[Opening Dataset entries section]
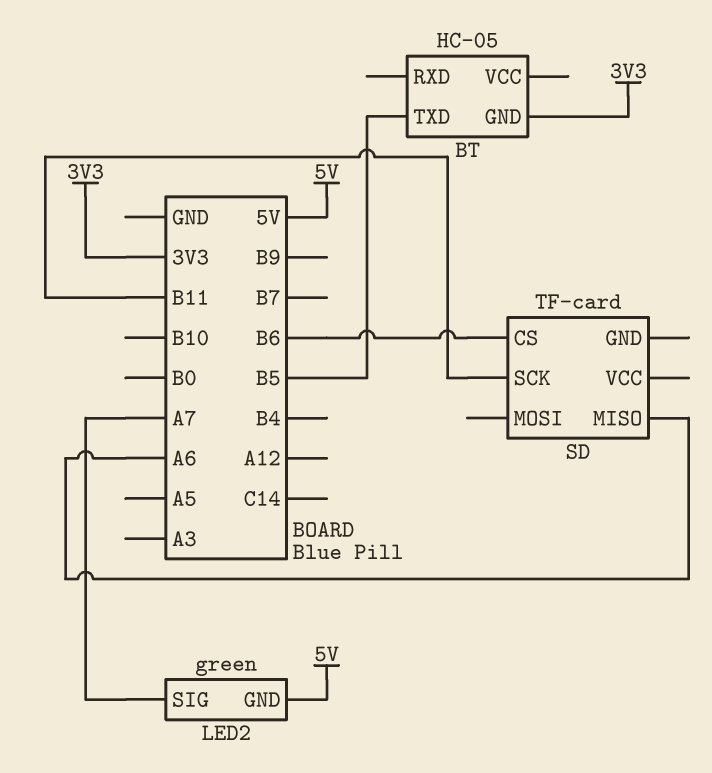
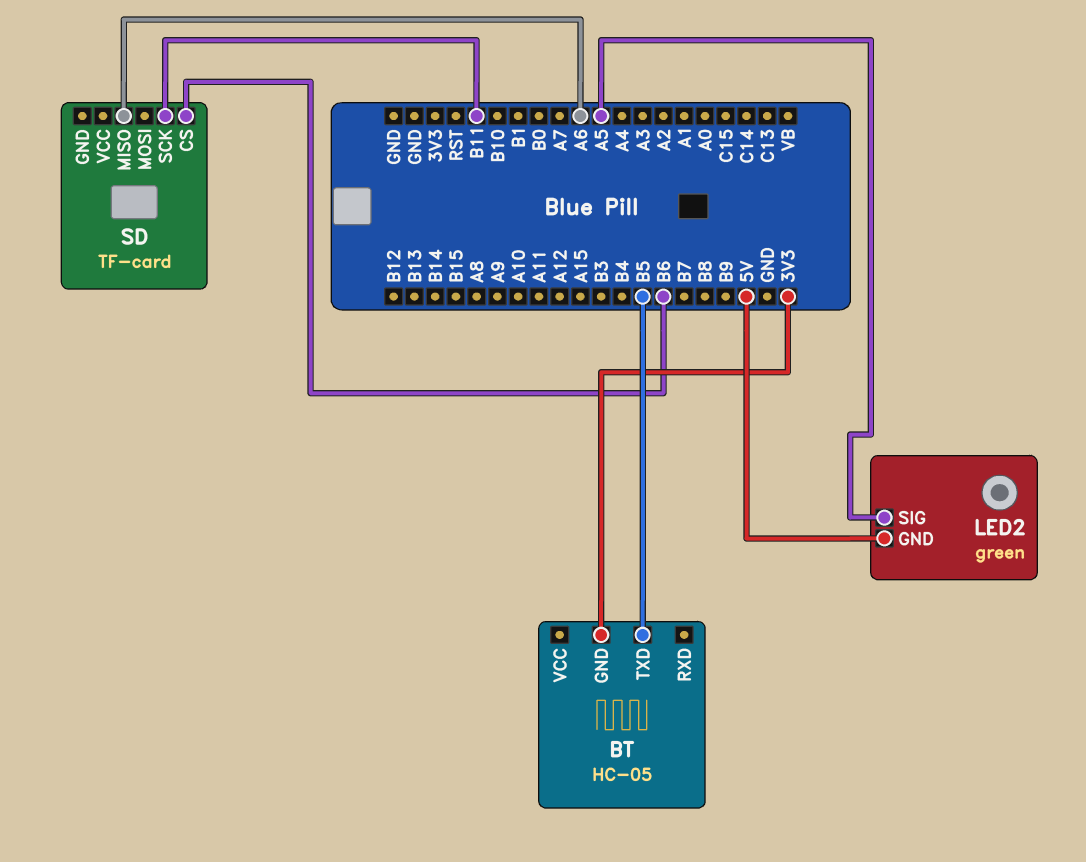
LED2 pin SIG: A7 -> A5

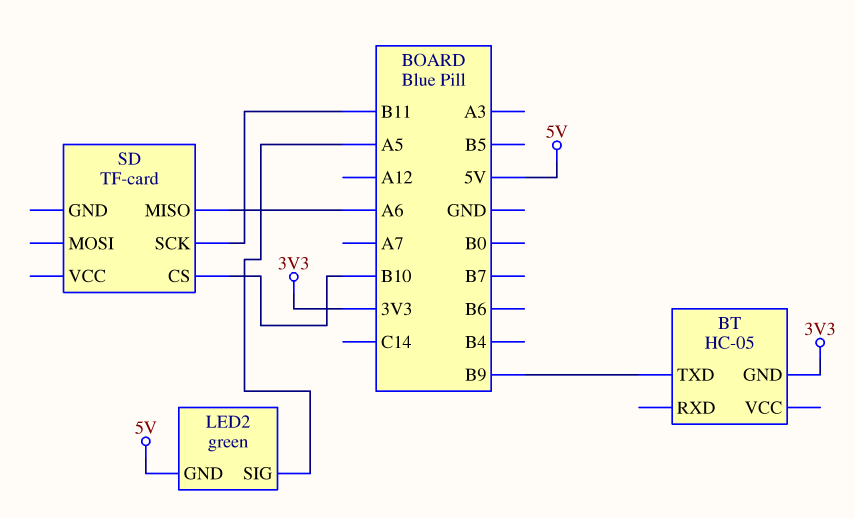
BT pin TXD: B5 -> B9
SD pin CS: B6 -> B10

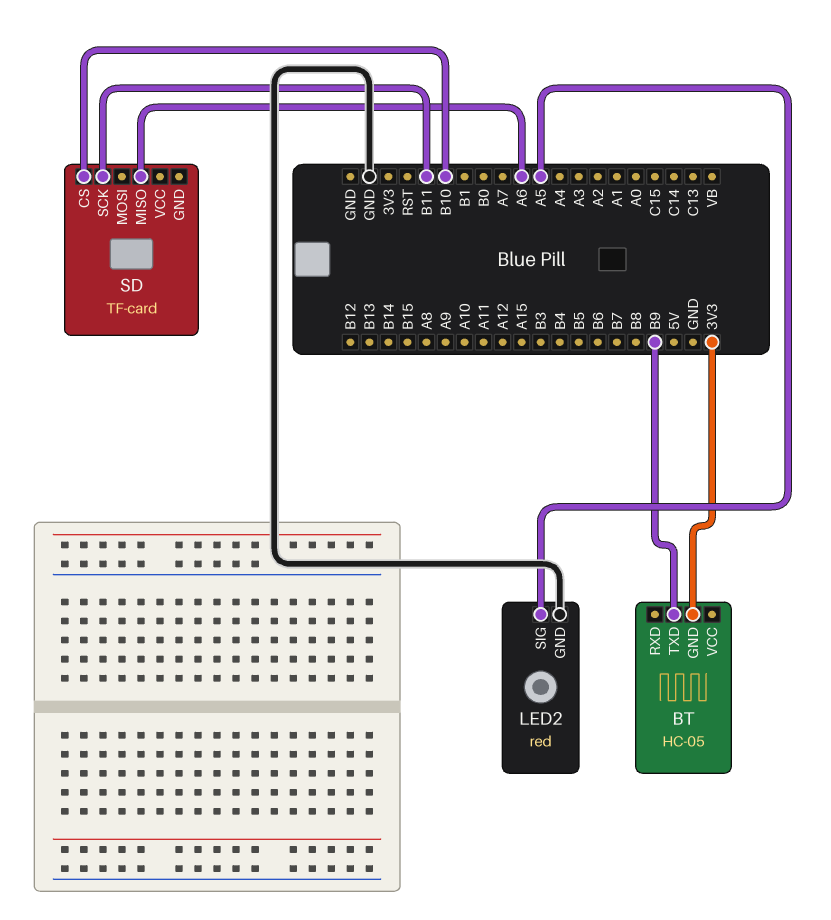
LED2: green -> red
LED2 pin GND: 5V -> GND

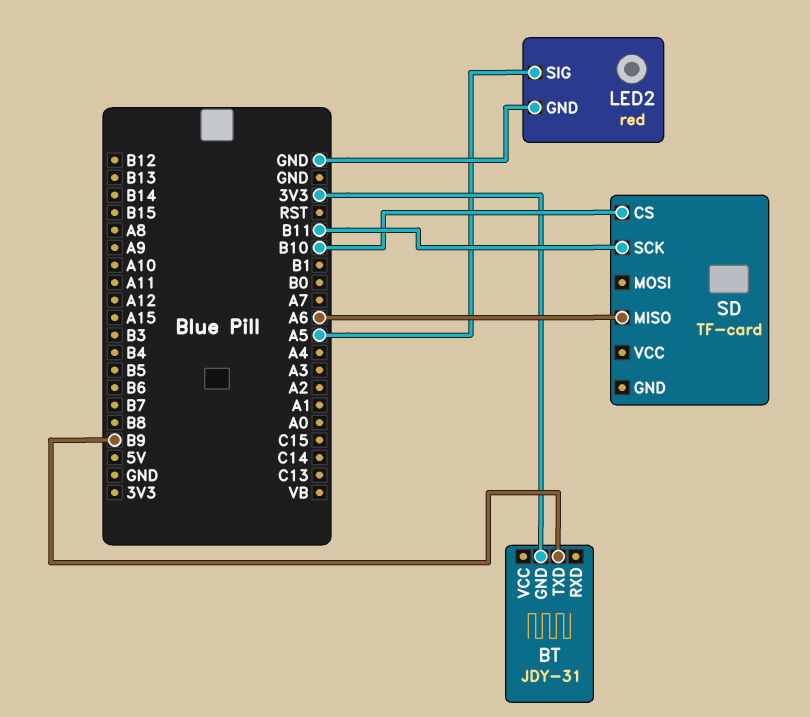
BT: HC-05 -> JDY-31

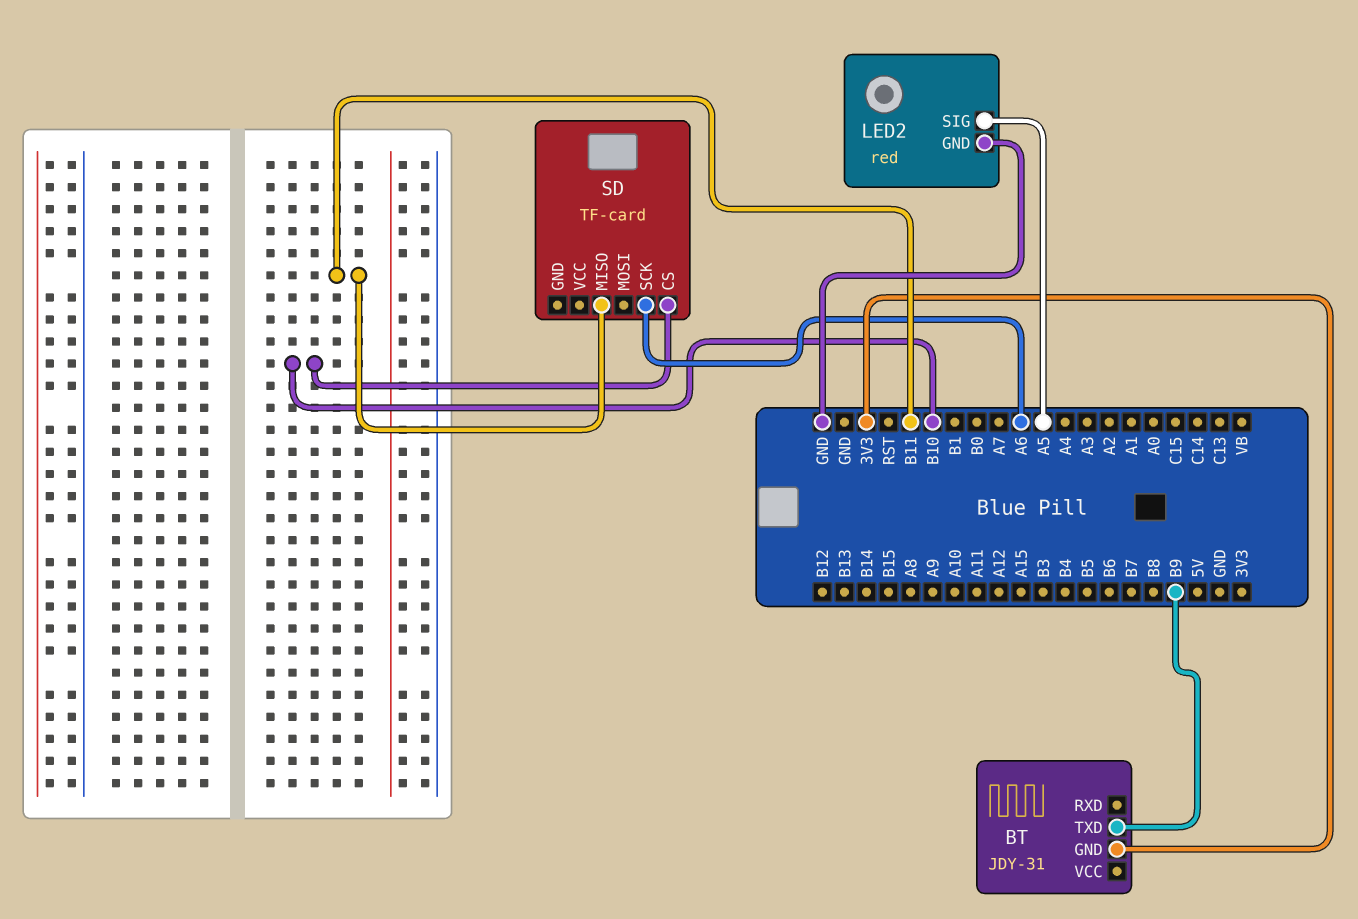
SD pin MISO: A6 -> B11
SD pin SCK: B11 -> A6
[Closing Dataset entries section]
| What is required |
Copy the data above line for line, skipping every picture.

| Solution |
LED2 pin SIG: A7 -> A5

BT pin TXD: B5 -> B9
SD pin CS: B6 -> B10

LED2: green -> red
LED2 pin GND: 5V -> GND

BT: HC-05 -> JDY-31

SD pin MISO: A6 -> B11
SD pin SCK: B11 -> A6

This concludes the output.